*** Available records ***

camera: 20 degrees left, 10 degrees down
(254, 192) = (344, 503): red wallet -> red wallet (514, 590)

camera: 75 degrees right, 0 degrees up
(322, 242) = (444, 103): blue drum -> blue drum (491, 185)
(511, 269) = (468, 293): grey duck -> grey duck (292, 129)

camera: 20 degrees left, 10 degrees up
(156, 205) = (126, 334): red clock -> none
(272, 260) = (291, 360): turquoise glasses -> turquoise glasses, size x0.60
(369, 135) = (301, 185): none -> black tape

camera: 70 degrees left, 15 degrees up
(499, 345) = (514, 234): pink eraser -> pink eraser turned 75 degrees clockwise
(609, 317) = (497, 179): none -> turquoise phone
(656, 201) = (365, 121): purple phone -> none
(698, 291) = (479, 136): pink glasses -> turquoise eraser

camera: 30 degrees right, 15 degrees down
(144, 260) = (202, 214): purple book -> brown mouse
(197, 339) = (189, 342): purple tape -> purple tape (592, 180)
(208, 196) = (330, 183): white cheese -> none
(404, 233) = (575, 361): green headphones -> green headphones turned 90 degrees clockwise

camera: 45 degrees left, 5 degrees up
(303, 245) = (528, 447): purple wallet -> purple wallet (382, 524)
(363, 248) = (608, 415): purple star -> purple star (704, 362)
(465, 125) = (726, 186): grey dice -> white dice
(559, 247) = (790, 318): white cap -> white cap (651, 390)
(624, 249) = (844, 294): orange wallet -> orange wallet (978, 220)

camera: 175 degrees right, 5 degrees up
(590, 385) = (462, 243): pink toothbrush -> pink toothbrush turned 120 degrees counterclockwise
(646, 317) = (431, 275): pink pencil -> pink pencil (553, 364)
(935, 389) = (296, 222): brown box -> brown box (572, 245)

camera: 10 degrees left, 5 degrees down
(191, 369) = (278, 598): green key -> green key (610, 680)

*** End of Available records ***

Taking the line with "(698, 291) = (479, 136): pink" as the first and the line with "(935, 389) = (296, 222): brown" as the last, retype that stretch of the data above exactly, with no other lines.

(698, 291) = (479, 136): pink glasses -> turquoise eraser

camera: 30 degrees right, 15 degrees down
(144, 260) = (202, 214): purple book -> brown mouse
(197, 339) = (189, 342): purple tape -> purple tape (592, 180)
(208, 196) = (330, 183): white cheese -> none
(404, 233) = (575, 361): green headphones -> green headphones turned 90 degrees clockwise

camera: 45 degrees left, 5 degrees up
(303, 245) = (528, 447): purple wallet -> purple wallet (382, 524)
(363, 248) = (608, 415): purple star -> purple star (704, 362)
(465, 125) = (726, 186): grey dice -> white dice
(559, 247) = (790, 318): white cap -> white cap (651, 390)
(624, 249) = (844, 294): orange wallet -> orange wallet (978, 220)

camera: 175 degrees right, 5 degrees up
(590, 385) = (462, 243): pink toothbrush -> pink toothbrush turned 120 degrees counterclockwise
(646, 317) = (431, 275): pink pencil -> pink pencil (553, 364)
(935, 389) = (296, 222): brown box -> brown box (572, 245)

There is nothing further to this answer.